#### Exercise requirements:
Skip the pictures and copy all the data that follows exactly.

#### Given data:

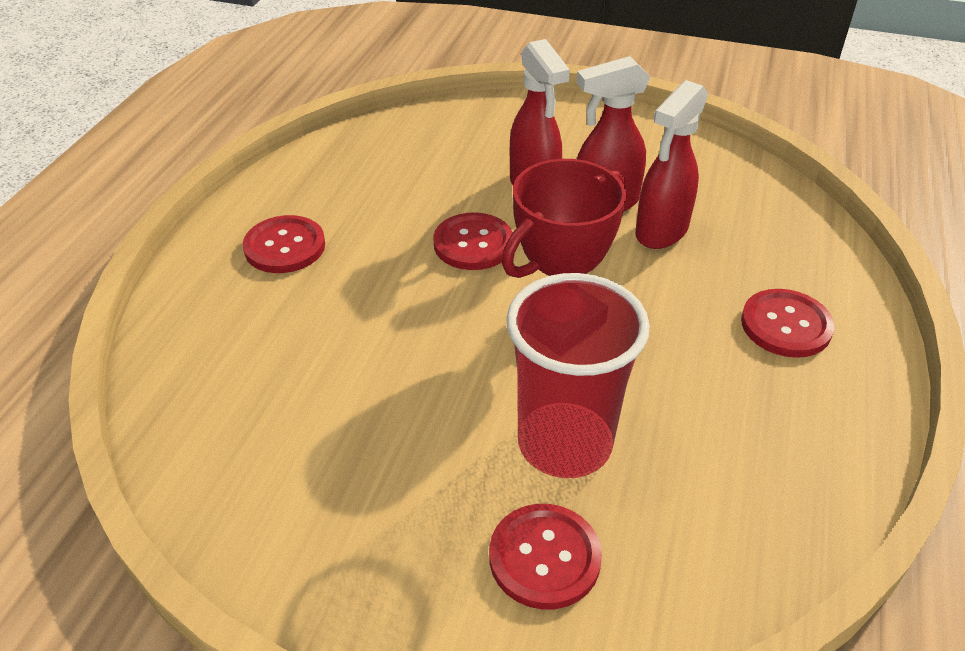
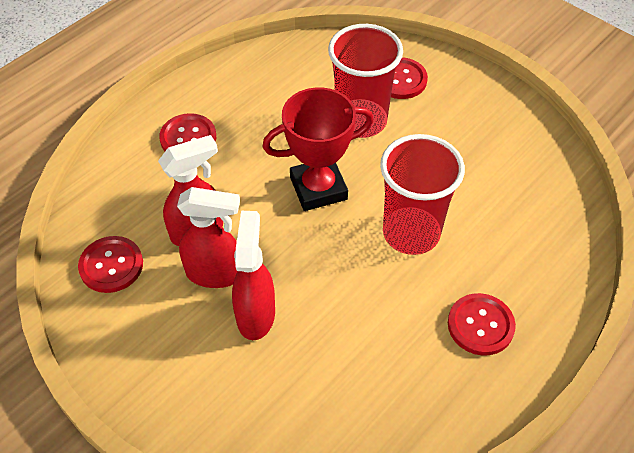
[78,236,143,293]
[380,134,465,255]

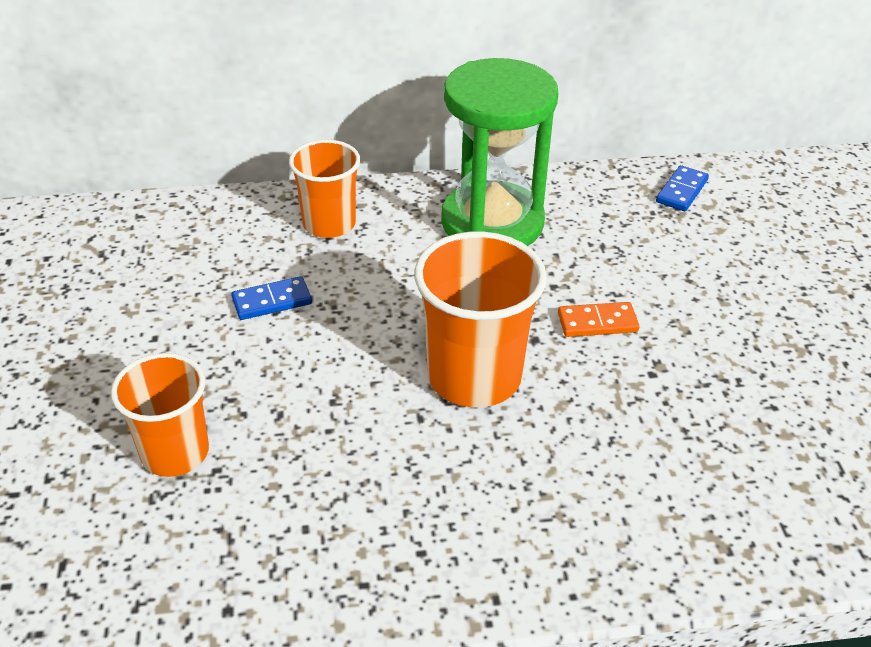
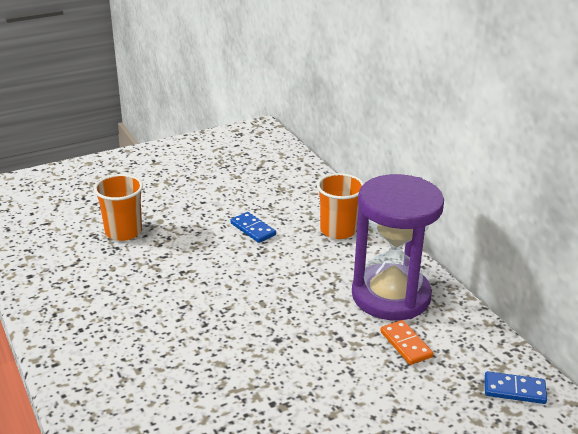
[414,232,547,408] (first image)
[352,174,444,321]
[380,320,433,365]

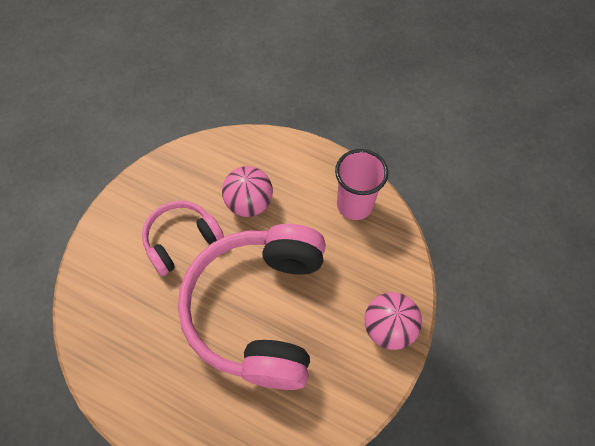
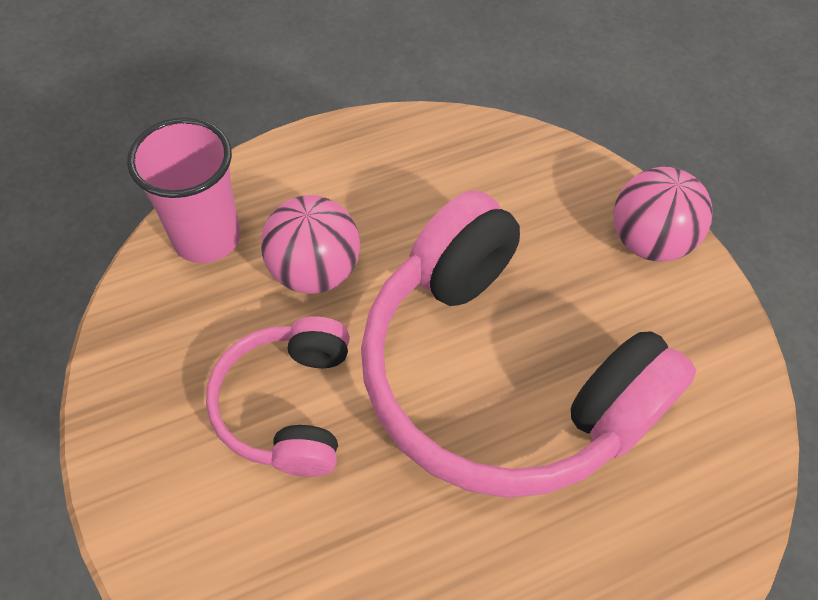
[127,117,240,263]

#### Exercise output:
[78,236,143,293]
[380,134,465,255]

[414,232,547,408] (first image)
[352,174,444,321]
[380,320,433,365]

[127,117,240,263]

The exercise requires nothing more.